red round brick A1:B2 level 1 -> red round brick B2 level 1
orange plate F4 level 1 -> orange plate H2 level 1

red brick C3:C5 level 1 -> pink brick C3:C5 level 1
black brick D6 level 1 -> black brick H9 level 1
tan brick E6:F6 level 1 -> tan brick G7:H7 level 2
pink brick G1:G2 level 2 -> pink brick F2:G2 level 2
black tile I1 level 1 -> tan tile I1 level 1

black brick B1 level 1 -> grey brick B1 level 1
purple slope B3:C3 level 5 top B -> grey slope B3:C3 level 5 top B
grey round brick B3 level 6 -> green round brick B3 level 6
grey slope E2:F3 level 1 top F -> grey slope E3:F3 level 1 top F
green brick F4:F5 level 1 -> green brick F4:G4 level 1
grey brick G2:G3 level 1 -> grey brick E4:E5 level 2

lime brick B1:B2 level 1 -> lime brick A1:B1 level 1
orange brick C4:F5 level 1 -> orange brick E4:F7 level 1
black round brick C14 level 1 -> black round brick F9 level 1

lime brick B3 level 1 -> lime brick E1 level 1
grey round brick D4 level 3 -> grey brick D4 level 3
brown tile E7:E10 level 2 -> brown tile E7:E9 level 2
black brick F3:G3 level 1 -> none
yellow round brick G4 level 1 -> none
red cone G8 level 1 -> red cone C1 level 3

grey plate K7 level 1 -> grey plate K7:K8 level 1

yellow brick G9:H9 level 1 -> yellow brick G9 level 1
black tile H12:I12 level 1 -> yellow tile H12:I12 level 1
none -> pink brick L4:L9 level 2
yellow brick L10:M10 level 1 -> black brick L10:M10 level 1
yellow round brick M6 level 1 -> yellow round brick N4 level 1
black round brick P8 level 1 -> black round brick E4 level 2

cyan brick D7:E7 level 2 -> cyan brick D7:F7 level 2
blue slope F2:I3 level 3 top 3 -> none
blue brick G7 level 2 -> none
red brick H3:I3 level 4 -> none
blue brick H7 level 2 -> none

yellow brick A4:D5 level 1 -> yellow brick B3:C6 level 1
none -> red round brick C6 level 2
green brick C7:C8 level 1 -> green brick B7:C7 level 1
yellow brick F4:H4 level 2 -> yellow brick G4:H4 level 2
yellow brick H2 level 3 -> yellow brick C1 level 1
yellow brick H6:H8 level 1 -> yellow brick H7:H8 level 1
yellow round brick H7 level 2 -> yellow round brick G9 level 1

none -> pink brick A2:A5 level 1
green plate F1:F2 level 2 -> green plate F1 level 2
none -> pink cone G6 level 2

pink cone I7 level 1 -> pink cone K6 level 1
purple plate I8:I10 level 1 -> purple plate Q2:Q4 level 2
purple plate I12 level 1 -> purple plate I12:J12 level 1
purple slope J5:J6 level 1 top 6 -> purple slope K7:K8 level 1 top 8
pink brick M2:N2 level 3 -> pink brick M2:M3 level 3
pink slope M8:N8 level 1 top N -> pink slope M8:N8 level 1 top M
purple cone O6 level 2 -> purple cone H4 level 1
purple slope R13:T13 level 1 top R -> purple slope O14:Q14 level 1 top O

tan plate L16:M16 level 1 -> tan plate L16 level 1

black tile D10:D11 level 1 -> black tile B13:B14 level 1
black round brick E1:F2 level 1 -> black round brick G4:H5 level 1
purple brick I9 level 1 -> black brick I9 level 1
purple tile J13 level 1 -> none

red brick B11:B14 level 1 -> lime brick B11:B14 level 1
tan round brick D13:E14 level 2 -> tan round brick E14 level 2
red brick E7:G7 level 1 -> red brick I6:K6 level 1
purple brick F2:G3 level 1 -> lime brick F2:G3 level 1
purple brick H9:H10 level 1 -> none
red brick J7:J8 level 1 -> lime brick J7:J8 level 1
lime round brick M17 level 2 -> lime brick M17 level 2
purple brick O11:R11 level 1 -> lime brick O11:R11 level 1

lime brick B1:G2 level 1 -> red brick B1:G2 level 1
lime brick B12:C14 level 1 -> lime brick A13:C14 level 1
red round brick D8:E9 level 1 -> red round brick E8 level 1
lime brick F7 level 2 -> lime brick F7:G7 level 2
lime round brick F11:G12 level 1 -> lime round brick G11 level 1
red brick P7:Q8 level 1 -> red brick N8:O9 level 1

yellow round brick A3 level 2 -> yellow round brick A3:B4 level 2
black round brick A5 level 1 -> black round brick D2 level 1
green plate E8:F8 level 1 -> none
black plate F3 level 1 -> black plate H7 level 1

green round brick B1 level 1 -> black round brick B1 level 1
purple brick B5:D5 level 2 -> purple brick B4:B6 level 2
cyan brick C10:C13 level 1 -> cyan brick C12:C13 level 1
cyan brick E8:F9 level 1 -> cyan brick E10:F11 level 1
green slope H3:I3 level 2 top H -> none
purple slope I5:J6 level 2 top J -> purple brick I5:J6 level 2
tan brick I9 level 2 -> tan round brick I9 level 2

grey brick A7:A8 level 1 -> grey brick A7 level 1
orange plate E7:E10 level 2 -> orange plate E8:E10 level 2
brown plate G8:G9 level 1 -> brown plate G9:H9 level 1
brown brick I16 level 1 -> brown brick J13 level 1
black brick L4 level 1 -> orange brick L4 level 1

_WORK ORDER_.
What is needed is an exact copy of every entry above.

_ANSWER SECTION_.
red round brick A1:B2 level 1 -> red round brick B2 level 1
orange plate F4 level 1 -> orange plate H2 level 1

red brick C3:C5 level 1 -> pink brick C3:C5 level 1
black brick D6 level 1 -> black brick H9 level 1
tan brick E6:F6 level 1 -> tan brick G7:H7 level 2
pink brick G1:G2 level 2 -> pink brick F2:G2 level 2
black tile I1 level 1 -> tan tile I1 level 1

black brick B1 level 1 -> grey brick B1 level 1
purple slope B3:C3 level 5 top B -> grey slope B3:C3 level 5 top B
grey round brick B3 level 6 -> green round brick B3 level 6
grey slope E2:F3 level 1 top F -> grey slope E3:F3 level 1 top F
green brick F4:F5 level 1 -> green brick F4:G4 level 1
grey brick G2:G3 level 1 -> grey brick E4:E5 level 2

lime brick B1:B2 level 1 -> lime brick A1:B1 level 1
orange brick C4:F5 level 1 -> orange brick E4:F7 level 1
black round brick C14 level 1 -> black round brick F9 level 1

lime brick B3 level 1 -> lime brick E1 level 1
grey round brick D4 level 3 -> grey brick D4 level 3
brown tile E7:E10 level 2 -> brown tile E7:E9 level 2
black brick F3:G3 level 1 -> none
yellow round brick G4 level 1 -> none
red cone G8 level 1 -> red cone C1 level 3

grey plate K7 level 1 -> grey plate K7:K8 level 1

yellow brick G9:H9 level 1 -> yellow brick G9 level 1
black tile H12:I12 level 1 -> yellow tile H12:I12 level 1
none -> pink brick L4:L9 level 2
yellow brick L10:M10 level 1 -> black brick L10:M10 level 1
yellow round brick M6 level 1 -> yellow round brick N4 level 1
black round brick P8 level 1 -> black round brick E4 level 2

cyan brick D7:E7 level 2 -> cyan brick D7:F7 level 2
blue slope F2:I3 level 3 top 3 -> none
blue brick G7 level 2 -> none
red brick H3:I3 level 4 -> none
blue brick H7 level 2 -> none

yellow brick A4:D5 level 1 -> yellow brick B3:C6 level 1
none -> red round brick C6 level 2
green brick C7:C8 level 1 -> green brick B7:C7 level 1
yellow brick F4:H4 level 2 -> yellow brick G4:H4 level 2
yellow brick H2 level 3 -> yellow brick C1 level 1
yellow brick H6:H8 level 1 -> yellow brick H7:H8 level 1
yellow round brick H7 level 2 -> yellow round brick G9 level 1

none -> pink brick A2:A5 level 1
green plate F1:F2 level 2 -> green plate F1 level 2
none -> pink cone G6 level 2

pink cone I7 level 1 -> pink cone K6 level 1
purple plate I8:I10 level 1 -> purple plate Q2:Q4 level 2
purple plate I12 level 1 -> purple plate I12:J12 level 1
purple slope J5:J6 level 1 top 6 -> purple slope K7:K8 level 1 top 8
pink brick M2:N2 level 3 -> pink brick M2:M3 level 3
pink slope M8:N8 level 1 top N -> pink slope M8:N8 level 1 top M
purple cone O6 level 2 -> purple cone H4 level 1
purple slope R13:T13 level 1 top R -> purple slope O14:Q14 level 1 top O

tan plate L16:M16 level 1 -> tan plate L16 level 1

black tile D10:D11 level 1 -> black tile B13:B14 level 1
black round brick E1:F2 level 1 -> black round brick G4:H5 level 1
purple brick I9 level 1 -> black brick I9 level 1
purple tile J13 level 1 -> none

red brick B11:B14 level 1 -> lime brick B11:B14 level 1
tan round brick D13:E14 level 2 -> tan round brick E14 level 2
red brick E7:G7 level 1 -> red brick I6:K6 level 1
purple brick F2:G3 level 1 -> lime brick F2:G3 level 1
purple brick H9:H10 level 1 -> none
red brick J7:J8 level 1 -> lime brick J7:J8 level 1
lime round brick M17 level 2 -> lime brick M17 level 2
purple brick O11:R11 level 1 -> lime brick O11:R11 level 1

lime brick B1:G2 level 1 -> red brick B1:G2 level 1
lime brick B12:C14 level 1 -> lime brick A13:C14 level 1
red round brick D8:E9 level 1 -> red round brick E8 level 1
lime brick F7 level 2 -> lime brick F7:G7 level 2
lime round brick F11:G12 level 1 -> lime round brick G11 level 1
red brick P7:Q8 level 1 -> red brick N8:O9 level 1

yellow round brick A3 level 2 -> yellow round brick A3:B4 level 2
black round brick A5 level 1 -> black round brick D2 level 1
green plate E8:F8 level 1 -> none
black plate F3 level 1 -> black plate H7 level 1

green round brick B1 level 1 -> black round brick B1 level 1
purple brick B5:D5 level 2 -> purple brick B4:B6 level 2
cyan brick C10:C13 level 1 -> cyan brick C12:C13 level 1
cyan brick E8:F9 level 1 -> cyan brick E10:F11 level 1
green slope H3:I3 level 2 top H -> none
purple slope I5:J6 level 2 top J -> purple brick I5:J6 level 2
tan brick I9 level 2 -> tan round brick I9 level 2

grey brick A7:A8 level 1 -> grey brick A7 level 1
orange plate E7:E10 level 2 -> orange plate E8:E10 level 2
brown plate G8:G9 level 1 -> brown plate G9:H9 level 1
brown brick I16 level 1 -> brown brick J13 level 1
black brick L4 level 1 -> orange brick L4 level 1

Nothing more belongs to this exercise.